[Opening Material provided section]
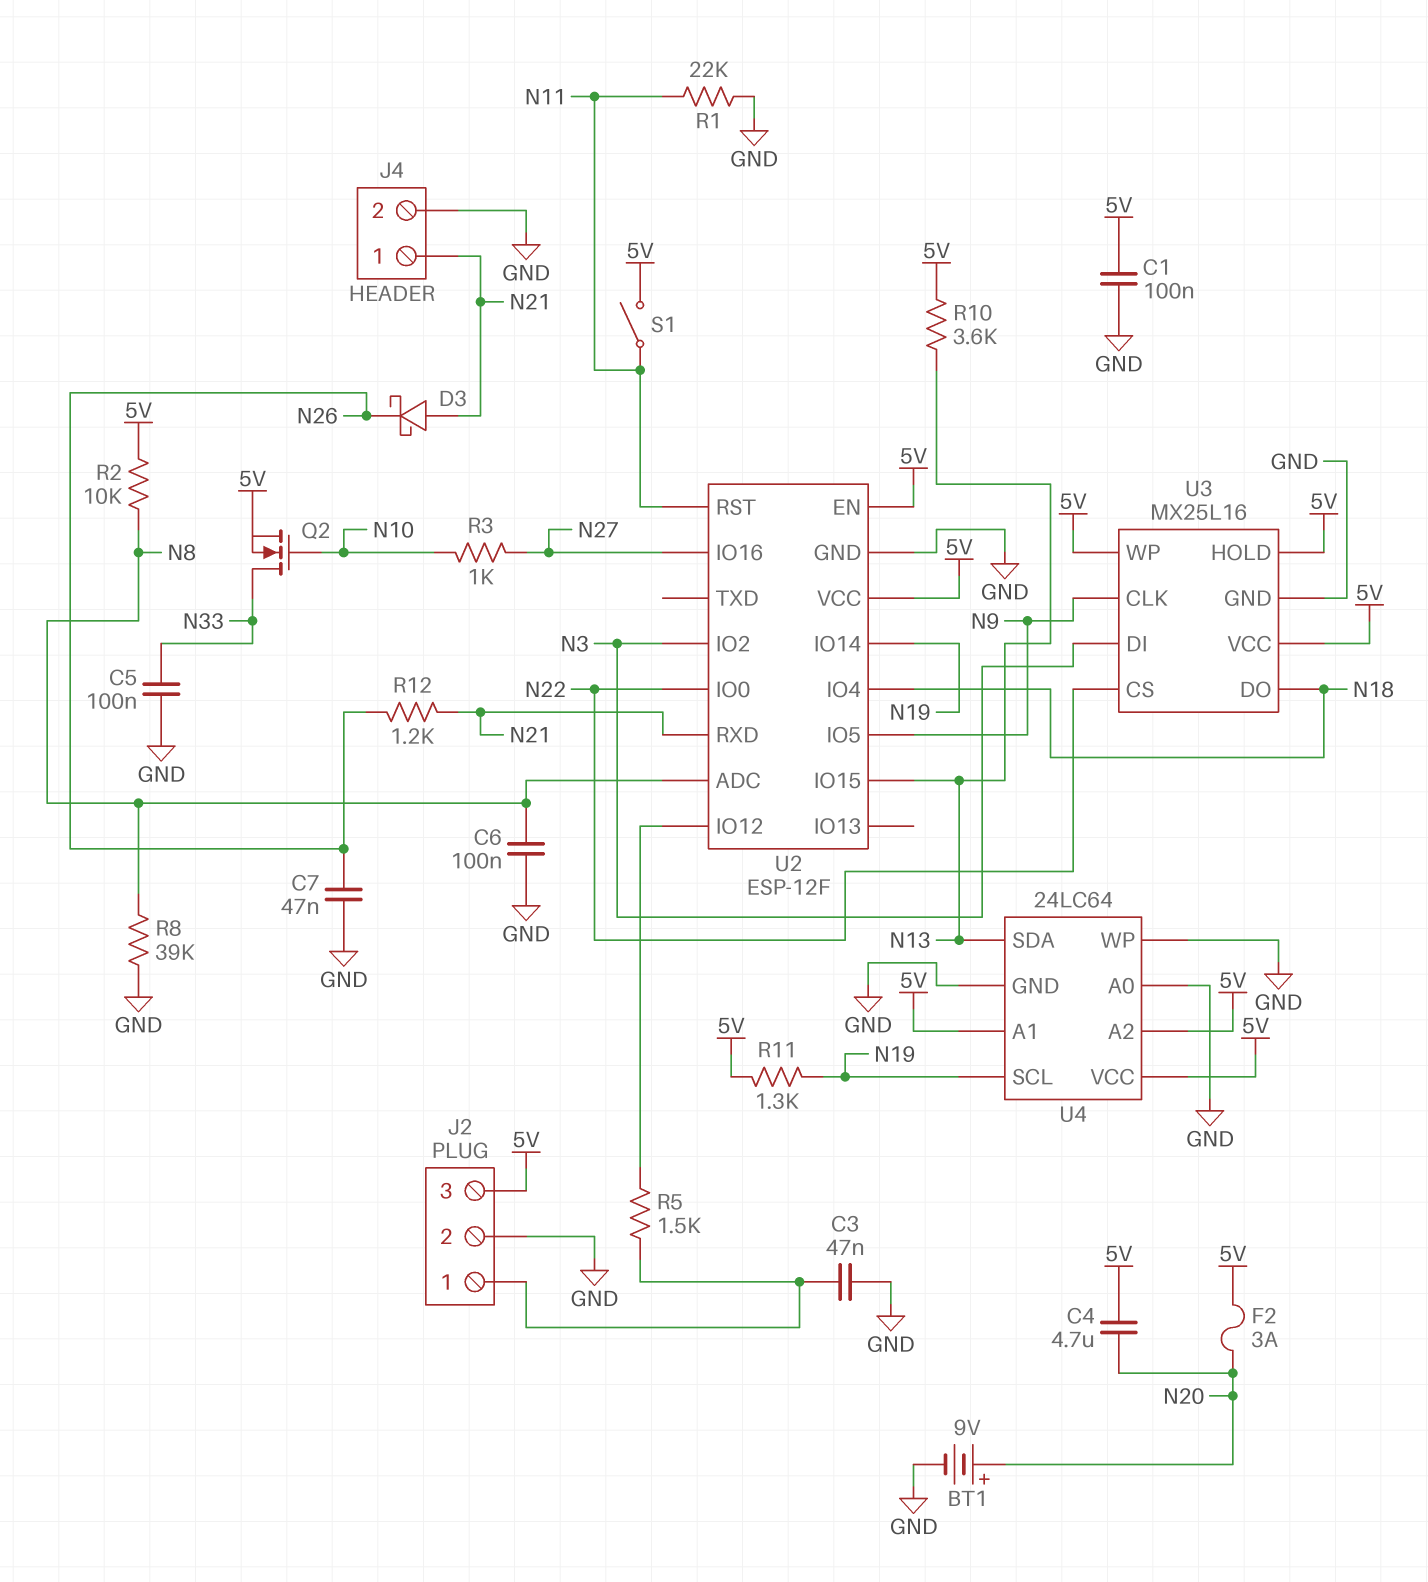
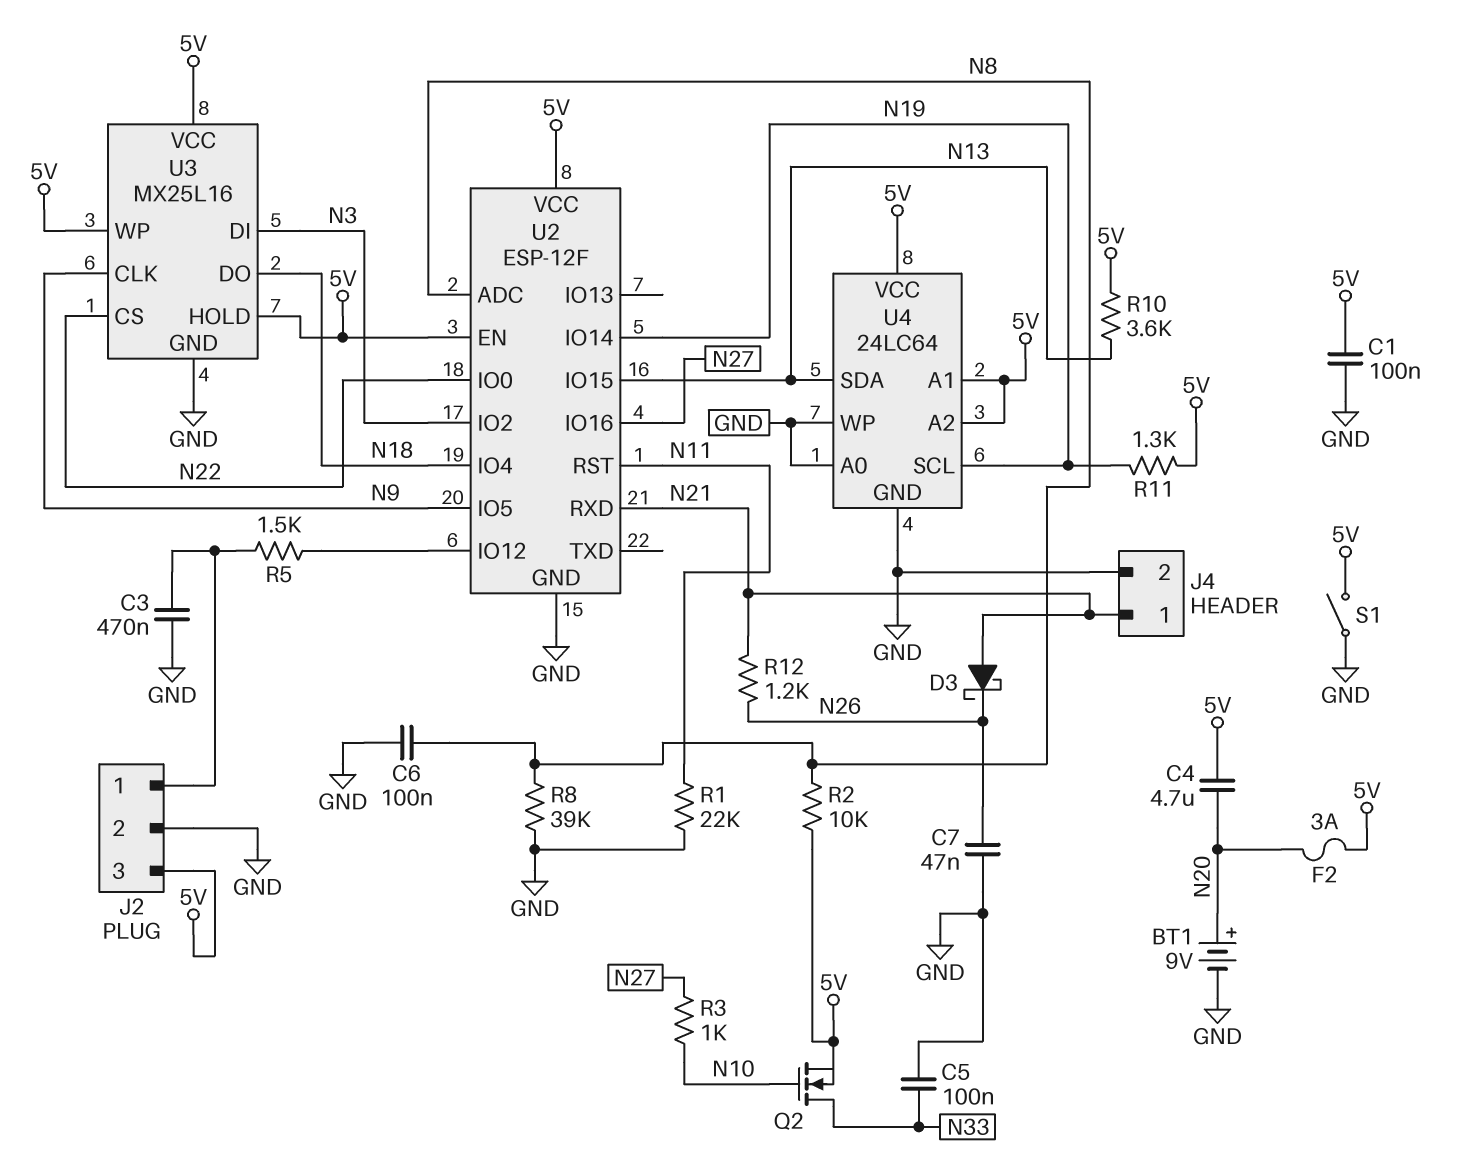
C3: 47nF (GND, J2/1) -> 470nF (GND, J2/1)
S1: switch (5V, N11) -> switch (5V, GND)

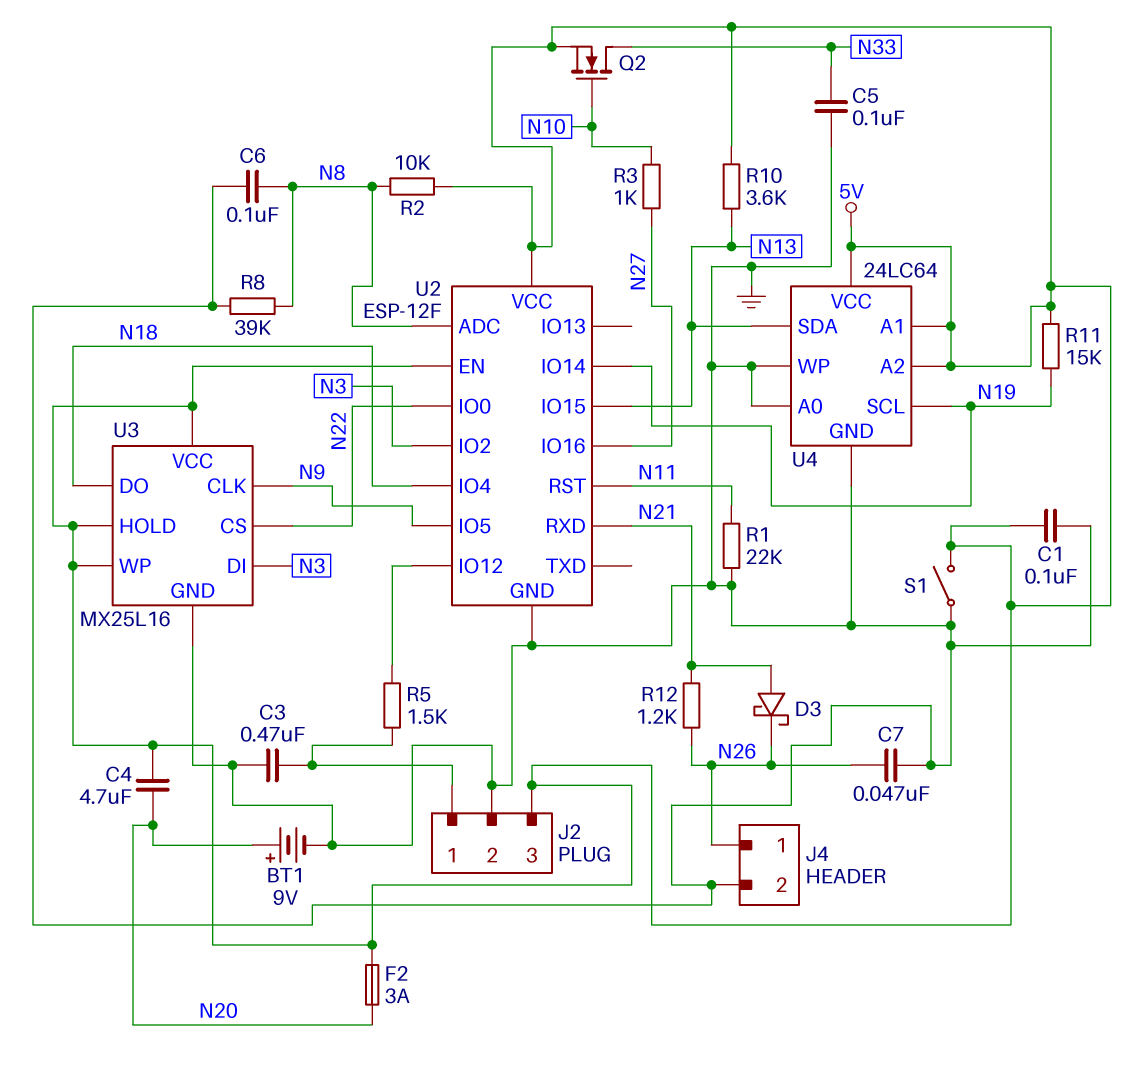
J4 pin 1: N21 -> N26
R11: 1.3k (5V, N19) -> 15k (5V, N19)

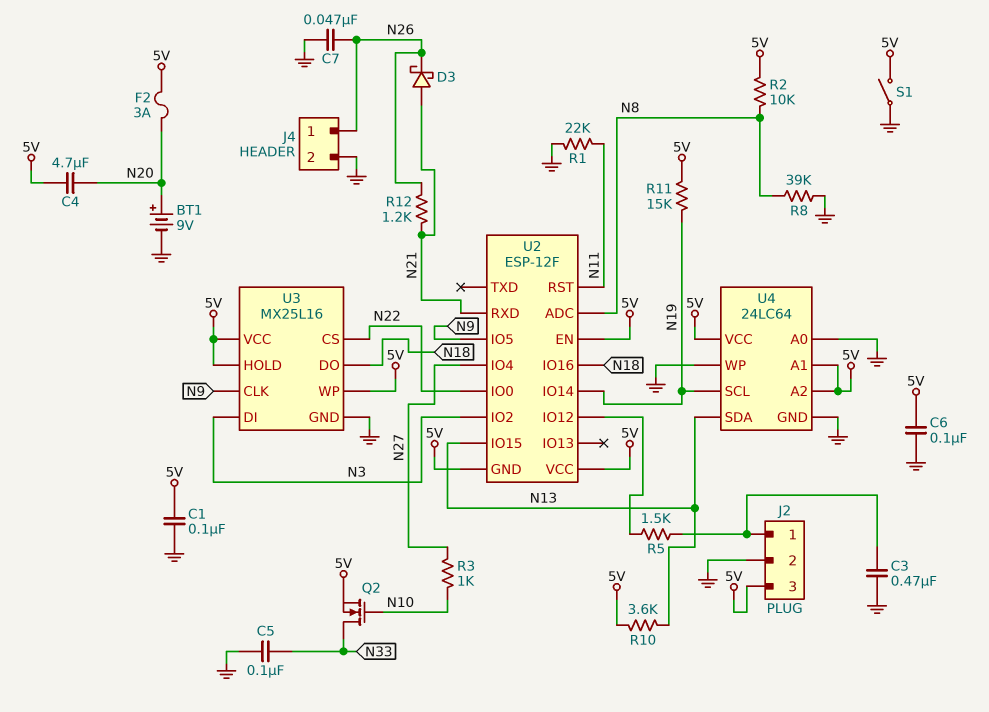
C6: 100nF (GND, N8) -> 100nF (5V, GND)
U2 pin GND: GND -> 5V
U2 pin IO4: N18 -> N27
U2 pin IO16: N27 -> N18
[Closing Material provided section]
--- What to do ---
Beginning with the line that contains "R11: 1.3k (5V, N19) -> 15k (5V, N19)", print exactly every line through the end of the records, both included. Omit the pictures.

--- Solution for this problem ---
R11: 1.3k (5V, N19) -> 15k (5V, N19)

C6: 100nF (GND, N8) -> 100nF (5V, GND)
U2 pin GND: GND -> 5V
U2 pin IO4: N18 -> N27
U2 pin IO16: N27 -> N18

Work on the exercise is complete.